◆ ACTIVITY:
Without altering a word, return the records below, but exclude the pictures.

◆ Stored data entries:
--- START ---

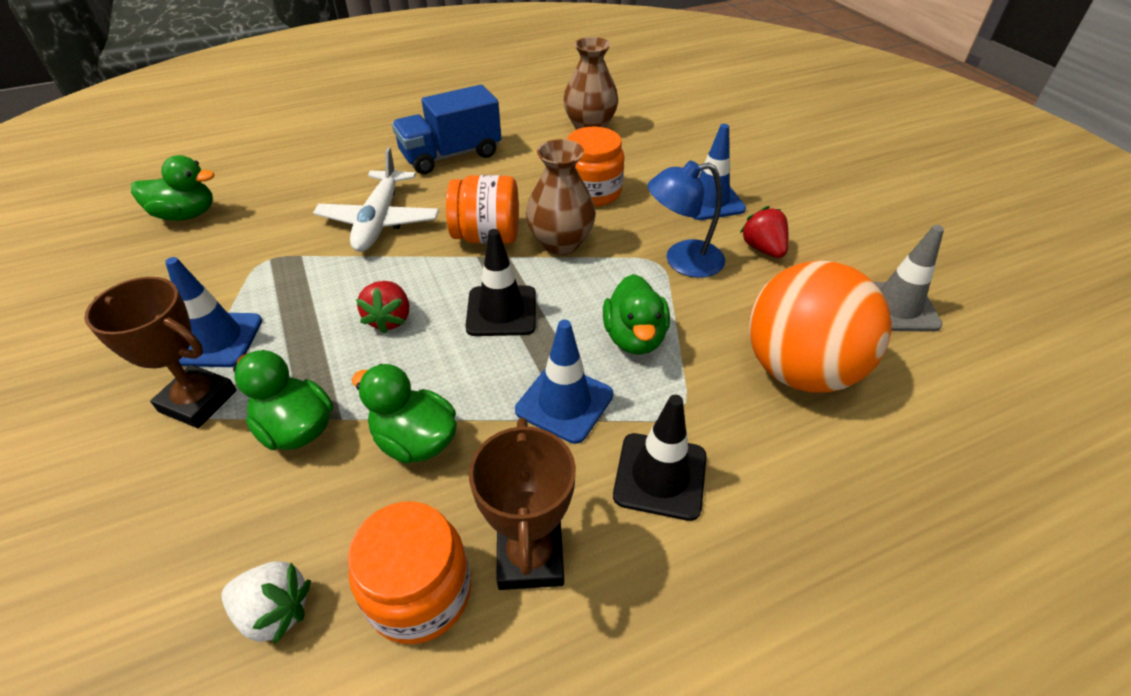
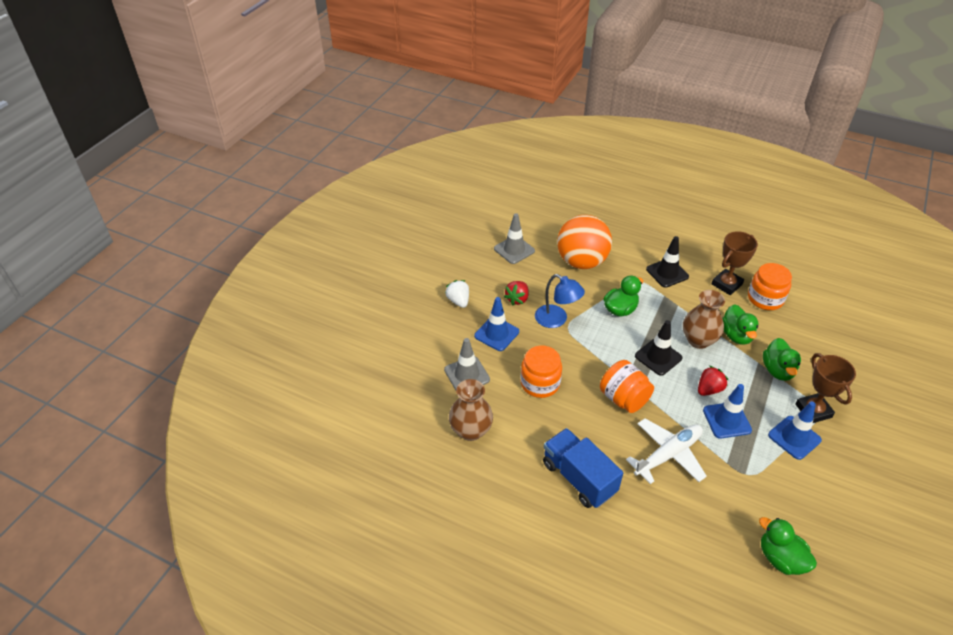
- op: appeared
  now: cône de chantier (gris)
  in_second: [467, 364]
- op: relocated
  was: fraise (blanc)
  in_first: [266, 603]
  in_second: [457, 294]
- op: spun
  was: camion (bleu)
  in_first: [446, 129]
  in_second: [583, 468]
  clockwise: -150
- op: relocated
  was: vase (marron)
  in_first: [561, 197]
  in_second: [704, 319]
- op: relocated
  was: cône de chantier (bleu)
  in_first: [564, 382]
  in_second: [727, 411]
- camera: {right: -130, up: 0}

--- END ---

◆ EXERCISE ANSWER:
- op: appeared
  now: cône de chantier (gris)
  in_second: [467, 364]
- op: relocated
  was: fraise (blanc)
  in_first: [266, 603]
  in_second: [457, 294]
- op: spun
  was: camion (bleu)
  in_first: [446, 129]
  in_second: [583, 468]
  clockwise: -150
- op: relocated
  was: vase (marron)
  in_first: [561, 197]
  in_second: [704, 319]
- op: relocated
  was: cône de chantier (bleu)
  in_first: [564, 382]
  in_second: [727, 411]
- camera: {right: -130, up: 0}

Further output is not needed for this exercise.